The problem: Reproduce word for word the lines below, starting with the line that contains "matte gold statue at center is more" and going on through the last of the rows.

======== Data supplied ========

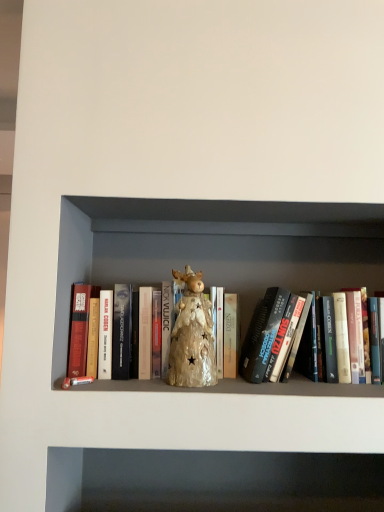
Locate an element on the screen. The height and width of the screenshot is (512, 384). iridescent ceramic reindeer at center is located at coordinates (192, 336).

Describe the element at coordinates (192, 336) in the screenshot. I see `iridescent ceramic reindeer at center` at that location.

I want to click on matte gold statue at center, so click(x=97, y=339).

The image size is (384, 512). What do you see at coordinates (97, 339) in the screenshot? I see `matte gold statue at center` at bounding box center [97, 339].

At what (x,y) coordinates should I click in order to perform the action: click on iridescent ceramic reindeer at center. Please return your answer as a coordinate pair (x, y). Looking at the image, I should click on (192, 336).

In the scene shown: Which is more to the right, matte gold statue at center or iridescent ceramic reindeer at center?

matte gold statue at center is more to the right.

Which is behind, matte gold statue at center or iridescent ceramic reindeer at center?

matte gold statue at center is behind.

Is point (355, 378) closer or farther from the camera than point (181, 370)?

Point (355, 378) is farther from the camera than point (181, 370).

From the image's perspective, is matte gold statue at center above or below iridescent ceramic reindeer at center?

Based on their image positions, matte gold statue at center is located beneath iridescent ceramic reindeer at center.

From a real-world perspective, is matte gold statue at center physically above iridescent ceramic reindeer at center?

Indeed, from a real-world perspective, matte gold statue at center stands above iridescent ceramic reindeer at center.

========

Response below:
matte gold statue at center is more to the right.

Which is behind, matte gold statue at center or iridescent ceramic reindeer at center?

matte gold statue at center is behind.

Is point (355, 378) closer or farther from the camera than point (181, 370)?

Point (355, 378) is farther from the camera than point (181, 370).

From the image's perspective, is matte gold statue at center above or below iridescent ceramic reindeer at center?

Based on their image positions, matte gold statue at center is located beneath iridescent ceramic reindeer at center.

From a real-world perspective, is matte gold statue at center physically above iridescent ceramic reindeer at center?

Indeed, from a real-world perspective, matte gold statue at center stands above iridescent ceramic reindeer at center.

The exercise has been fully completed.